■ **PROBLEM TO SOLVE**:
Locate every line in the items below that contains the string "smooth", and copy each such line. Case counts.

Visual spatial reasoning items
____________________

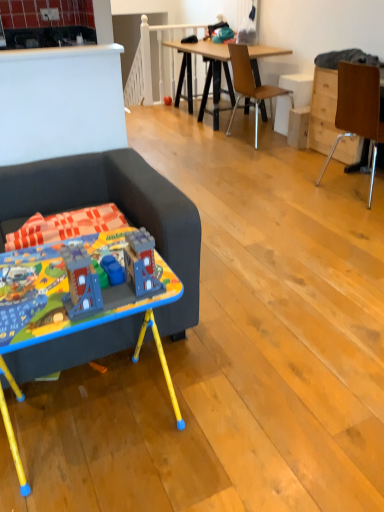
Find the location of a particular element. wooden drawer at right is located at coordinates (323, 111).

The image size is (384, 512). I want to click on dark gray fabric couch at left, so click(119, 208).

In order to click on blue plastic desk at lower left in this screenshot , I will do `click(65, 308)`.

Where is `matte plastic toy at center, which appears as the second toy when ordered from the bottom`? Image resolution: width=384 pixels, height=512 pixels. matte plastic toy at center, which appears as the second toy when ordered from the bottom is located at coordinates (167, 100).

Where is `wooden drawer at right`? This screenshot has width=384, height=512. wooden drawer at right is located at coordinates (323, 111).

Is plastic toy castle at left, which appears as the 1th toy when ordered from the bottom, looking in the opposite direction of wooden chair at right, the second chair positioned from the back?

No, plastic toy castle at left, which appears as the 1th toy when ordered from the bottom, is not facing away from wooden chair at right, the second chair positioned from the back.

Starting from the plastic toy castle at left, the first toy from the front, which chair is the 2nd one to the right? Please provide its 2D coordinates.

[(358, 110)]

Is point (93, 250) behind point (369, 83)?

That is False.

Looking at this image, in terms of width, does wooden drawer at right look wider or thinner when compared to wooden chair at right, acting as the 1th chair starting from the front?

Clearly, wooden drawer at right has less width compared to wooden chair at right, acting as the 1th chair starting from the front.

Is wooden drawer at right not within wooden chair at right, the 1th chair when ordered from right to left?

Yes.

Between wooden drawer at right and wooden chair at right, which is counted as the second chair, starting from the left, which one has less height?

Standing shorter between the two is wooden drawer at right.

Between wooden drawer at right and wooden chair at right, acting as the 1th chair starting from the front, which one appears on the left side from the viewer's perspective?

wooden chair at right, acting as the 1th chair starting from the front.

Is the position of wooden chair at right, the 1th chair when ordered from right to left, less distant than that of plastic toy castle at left, the first toy from the front?

No, wooden chair at right, the 1th chair when ordered from right to left, is further to the viewer.

From the picture: From a real-world perspective, which object rests below the other?

In real-world perspective, wooden chair at right, which is counted as the second chair, starting from the left, is lower.

Is wooden chair at right, the 1th chair when ordered from right to left, facing away from plastic toy castle at left, the first toy from the front?

No, wooden chair at right, the 1th chair when ordered from right to left, is not facing the opposite direction of plastic toy castle at left, the first toy from the front.

Does blue plastic desk at lower left appear on the right side of dark gray fabric couch at left?

Indeed, blue plastic desk at lower left is positioned on the right side of dark gray fabric couch at left.

The width and height of the screenshot is (384, 512). In order to click on desk lying below the dark gray fabric couch at left (from the image's perspective) in this screenshot , I will do `click(65, 308)`.

Which is nearer, (35,332) or (193,301)?

Point (35,332)

From a real-world perspective, is blue plastic desk at lower left under dark gray fabric couch at left?

Correct, in the physical world, blue plastic desk at lower left is lower than dark gray fabric couch at left.

Does plastic toy castle at left, which appears as the 1th toy when ordered from the bottom, have a lesser width compared to matte plastic toy at center, which is the 1th toy in top-to-bottom order?

No, plastic toy castle at left, which appears as the 1th toy when ordered from the bottom, is not thinner than matte plastic toy at center, which is the 1th toy in top-to-bottom order.

Is plastic toy castle at left, which is the 2th toy in back-to-front order, to the right of matte plastic toy at center, which appears as the second toy when viewed from the front, from the viewer's perspective?

Correct, you'll find plastic toy castle at left, which is the 2th toy in back-to-front order, to the right of matte plastic toy at center, which appears as the second toy when viewed from the front.

Is plastic toy castle at left, the first toy from the front, turned away from matte plastic toy at center, which appears as the 1th toy when viewed from the back?

Yes, plastic toy castle at left, the first toy from the front,'s orientation is away from matte plastic toy at center, which appears as the 1th toy when viewed from the back.

Would you say plastic toy castle at left, the first toy from the front, is outside matte plastic toy at center, which appears as the second toy when viewed from the front?

plastic toy castle at left, the first toy from the front, lies outside matte plastic toy at center, which appears as the second toy when viewed from the front,'s area.

From a real-world perspective, which is physically above, matte plastic toy at center, which appears as the 1th toy when viewed from the back, or wooden drawer at right?

In real-world perspective, wooden drawer at right is above.

Is matte plastic toy at center, which appears as the 1th toy when viewed from the back, next to wooden drawer at right?

No, matte plastic toy at center, which appears as the 1th toy when viewed from the back, is not making contact with wooden drawer at right.

Where is `drawer on the right side of matte plastic toy at center, which is the 1th toy in top-to-bottom order`? This screenshot has height=512, width=384. drawer on the right side of matte plastic toy at center, which is the 1th toy in top-to-bottom order is located at coordinates (323, 111).

Consider the image. Is wooden drawer at right inside matte plastic toy at center, which appears as the second toy when viewed from the front?

No, wooden drawer at right is not surrounded by matte plastic toy at center, which appears as the second toy when viewed from the front.

Can you tell me how much matte plastic toy at center, which appears as the second toy when ordered from the bottom, and dark gray fabric couch at left differ in facing direction?

matte plastic toy at center, which appears as the second toy when ordered from the bottom, and dark gray fabric couch at left are facing 0.0033 degrees away from each other.

Is matte plastic toy at center, which appears as the 1th toy when viewed from the back, facing towards dark gray fabric couch at left?

No.

Considering the points (165, 97) and (160, 183), which point is in front, point (165, 97) or point (160, 183)?

The point (160, 183) is closer.

In terms of size, does matte plastic toy at center, which is the 1th toy in top-to-bottom order, appear bigger or smaller than dark gray fabric couch at left?

Clearly, matte plastic toy at center, which is the 1th toy in top-to-bottom order, is smaller in size than dark gray fabric couch at left.

What are the coordinates of `the 1st chair above the plastic toy castle at left, which is the 2th toy in top-to-bottom order (from the image's perspective)` in the screenshot? It's located at (358, 110).

Locate an element on the screen. Image resolution: width=384 pixels, height=512 pixels. chair in front of the wooden drawer at right is located at coordinates (358, 110).

Looking at the image, which one is located closer to matte plastic toy at center, which appears as the second toy when ordered from the bottom, wooden chair at right, acting as the 1th chair starting from the front, or brown wooden chair at center, positioned as the 2th chair in front-to-back order?

brown wooden chair at center, positioned as the 2th chair in front-to-back order.

Looking at the image, which one is located closer to dark gray fabric couch at left, blue plastic desk at lower left or brown wooden chair at center, which ranks as the second chair in right-to-left order?

blue plastic desk at lower left is closer to dark gray fabric couch at left.

Which object lies further to the anchor point brown wooden chair at center, which ranks as the second chair in right-to-left order, matte plastic toy at center, which appears as the 1th toy when viewed from the back, or plastic toy castle at left, the first toy from the front?

The object further to brown wooden chair at center, which ranks as the second chair in right-to-left order, is plastic toy castle at left, the first toy from the front.

Looking at the image, which one is located closer to plastic toy castle at left, which appears as the 1th toy when ordered from the bottom, wooden chair at right, the 1th chair when ordered from right to left, or dark gray fabric couch at left?

dark gray fabric couch at left is closer to plastic toy castle at left, which appears as the 1th toy when ordered from the bottom.

Which object lies nearer to the anchor point wooden chair at right, acting as the 1th chair starting from the front, brown wooden chair at center, which is the 1th chair from back to front, or matte plastic toy at center, which appears as the 1th toy when viewed from the back?

Among the two, brown wooden chair at center, which is the 1th chair from back to front, is located nearer to wooden chair at right, acting as the 1th chair starting from the front.

From the picture: Considering their positions, is brown wooden chair at center, positioned as the 2th chair in front-to-back order, positioned further to matte plastic toy at center, which is the 1th toy in top-to-bottom order, than dark gray fabric couch at left?

dark gray fabric couch at left.

From the image, which object appears to be nearer to matte plastic toy at center, which appears as the second toy when viewed from the front, wooden drawer at right or wooden chair at right, the second chair positioned from the back?

wooden drawer at right lies closer to matte plastic toy at center, which appears as the second toy when viewed from the front, than the other object.

From the image, which object appears to be nearer to wooden chair at right, acting as the 1th chair starting from the front, brown wooden chair at center, which ranks as the second chair in right-to-left order, or dark gray fabric couch at left?

The object closer to wooden chair at right, acting as the 1th chair starting from the front, is brown wooden chair at center, which ranks as the second chair in right-to-left order.

Image resolution: width=384 pixels, height=512 pixels. I want to click on drawer between plastic toy castle at left, which appears as the 1th toy when ordered from the bottom, and brown wooden chair at center, which ranks as the second chair in right-to-left order, along the z-axis, so 323,111.

You are a GUI agent. You are given a task and a screenshot of the screen. Output one action in this format:
    pyautogui.click(x=<x>, y=<y>)
    Task: Click on the desk between dark gray fabric couch at left and wooden chair at right, the second chair positioned from the back, in the horizontal direction
    
    Given the screenshot: What is the action you would take?
    pyautogui.click(x=65, y=308)

Where is `studio couch located between blue plastic desk at lower left and wooden drawer at right in the depth direction`? studio couch located between blue plastic desk at lower left and wooden drawer at right in the depth direction is located at coordinates (119, 208).

What are the coordinates of `toy between blue plastic desk at lower left and brown wooden chair at center, acting as the first chair starting from the left, in the front-back direction` in the screenshot? It's located at (73, 289).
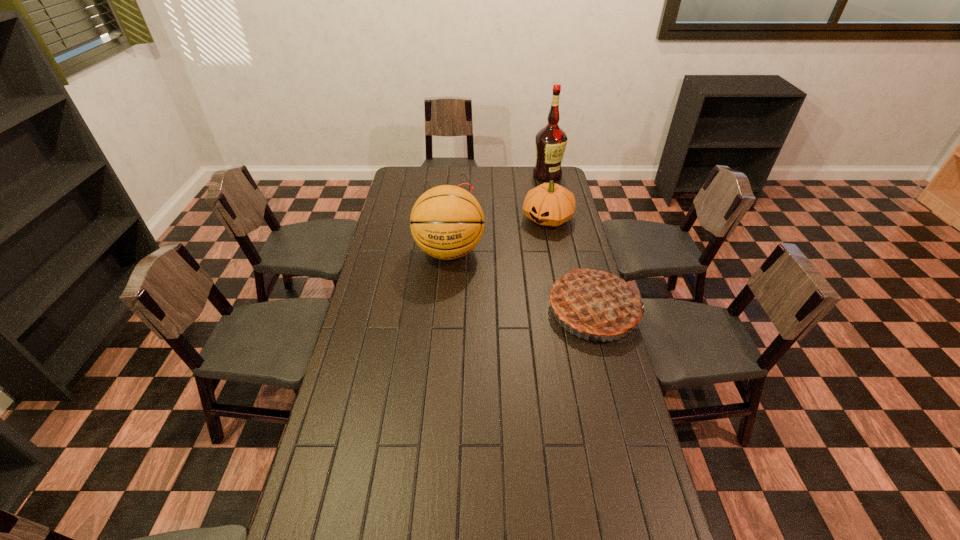
The height and width of the screenshot is (540, 960). I want to click on pie that is at the right edge, so click(595, 302).

Find the location of a particular element. This screenshot has height=540, width=960. alcohol at the right edge is located at coordinates (550, 141).

You are a GUI agent. You are given a task and a screenshot of the screen. Output one action in this format:
    pyautogui.click(x=<x>, y=<y>)
    Task: Click on the gourd that is at the right edge
    This screenshot has height=540, width=960.
    Given the screenshot: What is the action you would take?
    pyautogui.click(x=549, y=204)

Locate an element on the screen. object situated at the far left corner is located at coordinates (462, 174).

Locate an element on the screen. Image resolution: width=960 pixels, height=540 pixels. object located at the far right corner is located at coordinates (550, 141).

Where is `vacant space at the far edge of the desktop`? vacant space at the far edge of the desktop is located at coordinates (468, 175).

Locate an element on the screen. This screenshot has height=540, width=960. vacant space at the near edge of the desktop is located at coordinates (452, 531).

What are the coordinates of `vacant position at the left edge of the desktop` in the screenshot? It's located at (398, 323).

At what (x,y) coordinates should I click in order to perform the action: click on free spot at the right edge of the desktop. Please return your answer as a coordinate pair (x, y). The width and height of the screenshot is (960, 540). Looking at the image, I should click on (607, 373).

This screenshot has width=960, height=540. In the image, there is a desktop. In order to click on blank space at the far left corner in this screenshot , I will do `click(422, 170)`.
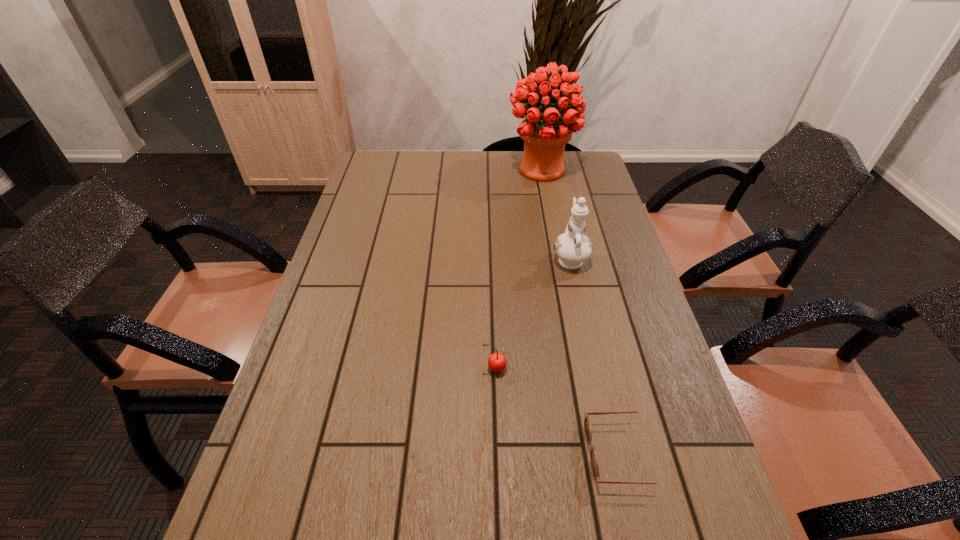
Where is `object located in the far right corner section of the desktop`? The width and height of the screenshot is (960, 540). object located in the far right corner section of the desktop is located at coordinates (545, 132).

In order to click on free space at the far edge in this screenshot , I will do `click(466, 171)`.

In the image, there is a desktop. Identify the location of free space at the left edge. (369, 269).

In the image, there is a desktop. At what (x,y) coordinates should I click in order to perform the action: click on vacant space at the right edge. Please return your answer as a coordinate pair (x, y). Looking at the image, I should click on (669, 424).

What are the coordinates of `free space at the far left corner of the desktop` in the screenshot? It's located at (367, 176).

This screenshot has width=960, height=540. I want to click on free area in between the bouquet and the second nearest object, so click(517, 269).

This screenshot has height=540, width=960. I want to click on vacant region between the sunglasses and the chinaware, so click(597, 356).

Identify the location of vacant area that lies between the bouquet and the third nearest object. The height and width of the screenshot is (540, 960). (556, 214).

Where is `free space between the tallest object and the cherry`? This screenshot has width=960, height=540. free space between the tallest object and the cherry is located at coordinates (x=517, y=269).

Locate an element on the screen. The height and width of the screenshot is (540, 960). free point between the chinaware and the cherry is located at coordinates (532, 313).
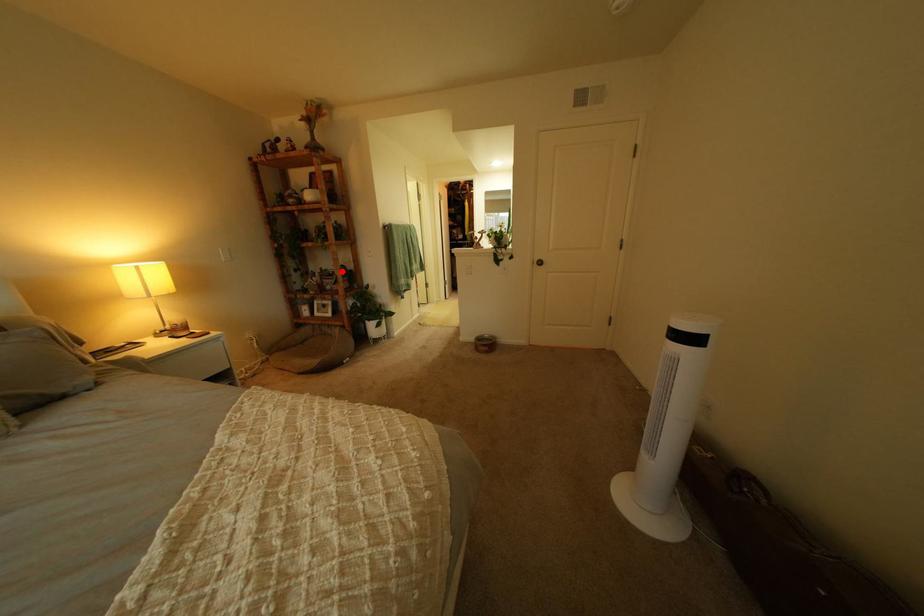
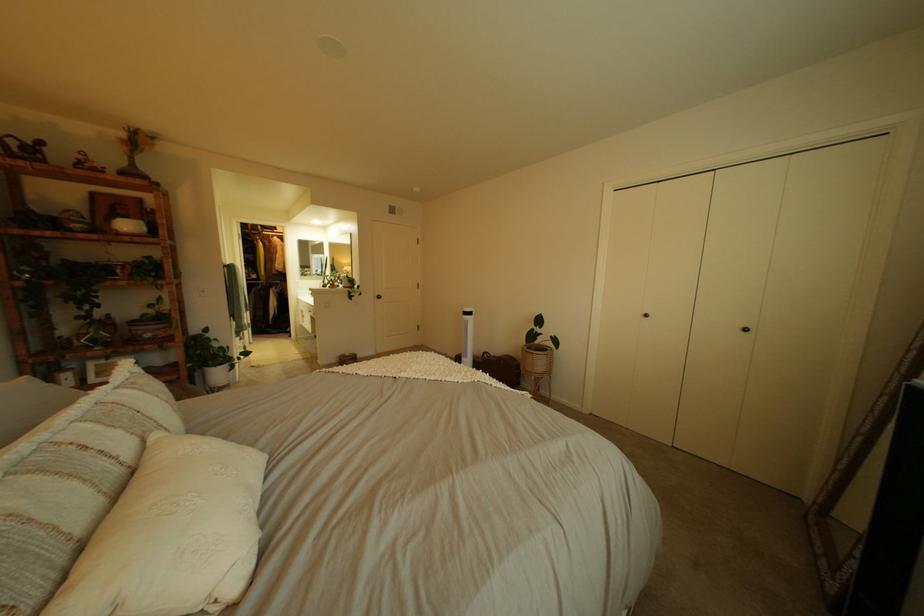
Question: I am providing you with two images of the same scene from different viewpoints. A red point is shown in image1. For the corresponding object point in image2, is it positioned nearer or farther from the camera?

Choices:
 (A) Nearer
 (B) Farther

Answer: (B)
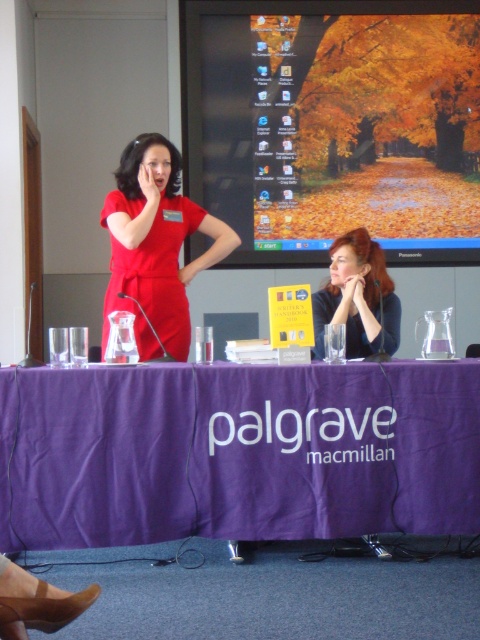
Between purple fabric table at center and autumn leaves wallpaper at upper center, which one has more height?

Standing taller between the two is autumn leaves wallpaper at upper center.

Between purple fabric table at center and autumn leaves wallpaper at upper center, which one appears on the right side from the viewer's perspective?

From the viewer's perspective, autumn leaves wallpaper at upper center appears more on the right side.

Between point (69, 538) and point (477, 20), which one is positioned behind?

Point (477, 20)

Where is `purple fabric table at center`? This screenshot has width=480, height=640. purple fabric table at center is located at coordinates (237, 452).

Who is positioned more to the left, purple fabric table at center or smooth red hair at center?

purple fabric table at center

The height and width of the screenshot is (640, 480). What are the coordinates of `purple fabric table at center` in the screenshot? It's located at (237, 452).

Locate an element on the screen. autumn leaves wallpaper at upper center is located at coordinates (334, 124).

Between autumn leaves wallpaper at upper center and smooth red hair at center, which one is positioned lower?

smooth red hair at center is below.

Is point (317, 225) positioned behind point (315, 353)?

That is True.

The image size is (480, 640). Identify the location of autumn leaves wallpaper at upper center. (334, 124).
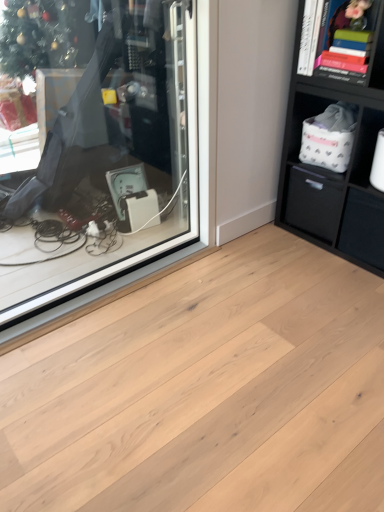
Question: From a real-world perspective, does natural wood plank at center sit lower than white fabric basket at right, which appears as the 1th cabinet when ordered from the bottom?

Choices:
 (A) no
 (B) yes

Answer: (B)

Question: Is natural wood plank at center turned away from white fabric basket at right, which is counted as the first cabinet, starting from the right?

Choices:
 (A) no
 (B) yes

Answer: (A)

Question: From a real-world perspective, is natural wood plank at center on white fabric basket at right, which appears as the 1th cabinet when ordered from the bottom?

Choices:
 (A) yes
 (B) no

Answer: (B)

Question: Can you confirm if natural wood plank at center is thinner than white fabric basket at right, which appears as the 1th cabinet when ordered from the bottom?

Choices:
 (A) yes
 (B) no

Answer: (B)

Question: Considering the relative sizes of natural wood plank at center and white fabric basket at right, which appears as the 1th cabinet when ordered from the bottom, in the image provided, is natural wood plank at center wider than white fabric basket at right, which appears as the 1th cabinet when ordered from the bottom,?

Choices:
 (A) no
 (B) yes

Answer: (B)

Question: Can you confirm if natural wood plank at center is bigger than white fabric basket at right, which is counted as the first cabinet, starting from the right?

Choices:
 (A) yes
 (B) no

Answer: (A)

Question: Are white fabric basket at right, the second cabinet from the left, and transparent glass shop window at upper left far apart?

Choices:
 (A) no
 (B) yes

Answer: (B)

Question: Is white fabric basket at right, the second cabinet from the left, facing away from transparent glass shop window at upper left?

Choices:
 (A) no
 (B) yes

Answer: (A)

Question: Does white fabric basket at right, the second cabinet from the left, touch transparent glass shop window at upper left?

Choices:
 (A) yes
 (B) no

Answer: (B)

Question: Does white fabric basket at right, which appears as the 1th cabinet when ordered from the bottom, have a greater width compared to transparent glass shop window at upper left?

Choices:
 (A) yes
 (B) no

Answer: (A)

Question: Is white fabric basket at right, which is the second cabinet from top to bottom, not inside transparent glass shop window at upper left?

Choices:
 (A) no
 (B) yes

Answer: (B)

Question: Could transparent glass shop window at upper left be considered to be inside white fabric basket at right, the second cabinet from the left?

Choices:
 (A) no
 (B) yes

Answer: (A)

Question: Is transparent glass shop window at upper left outside of matte black drawer at lower right, the 1th drawer from the right?

Choices:
 (A) no
 (B) yes

Answer: (B)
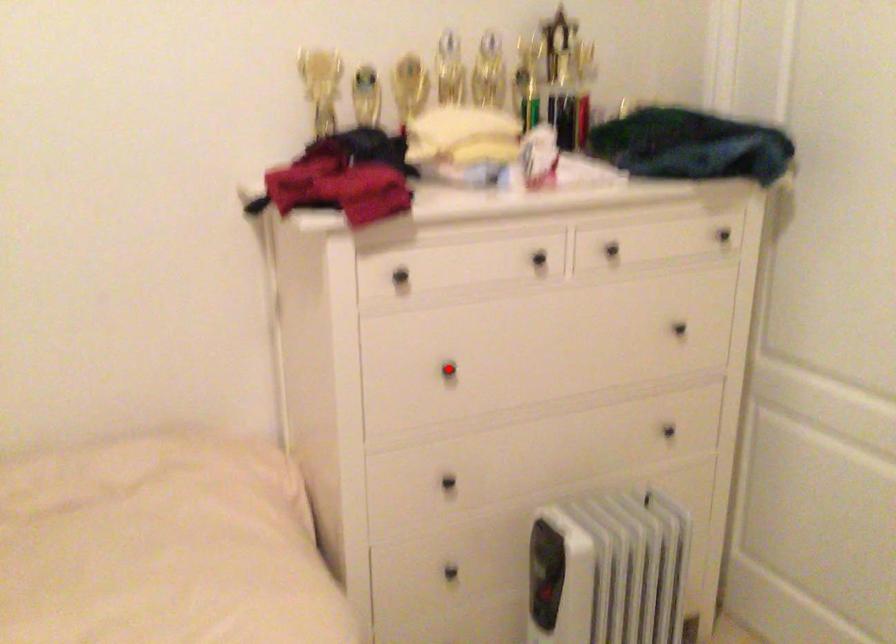
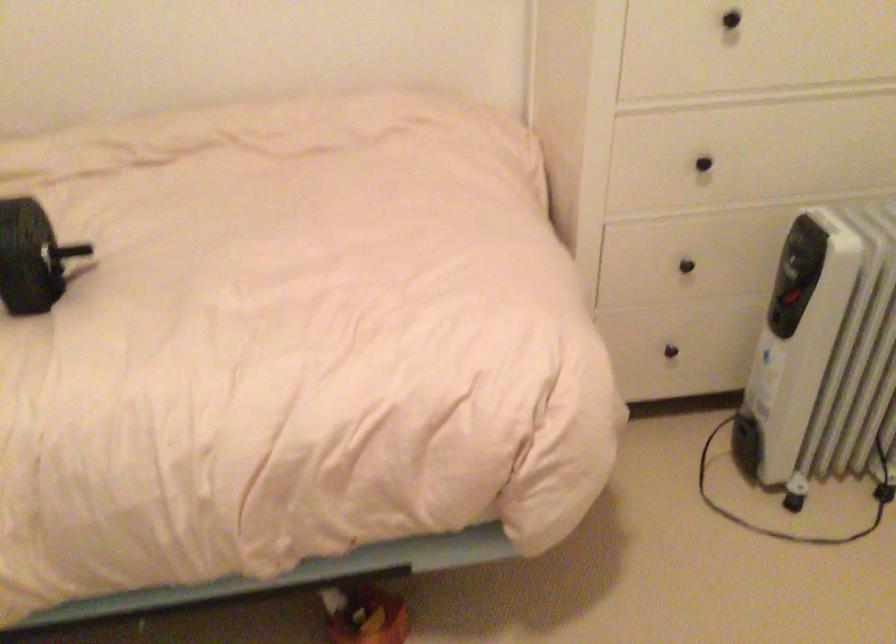
Question: I am providing you with two images of the same scene from different viewpoints. In image1, a red point is highlighted. Considering the same 3D point in image2, which of the following is correct?

Choices:
 (A) It is closer
 (B) It is farther

Answer: (A)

____________________

■ **TASK RESPONSE**:
Who is positioned more to the left, purple fabric table at center or smooth red hair at center?
Between autumn leaves wallpaper at upper center and smooth red hair at center, which one is positioned lower?
smooth red hair at center is below.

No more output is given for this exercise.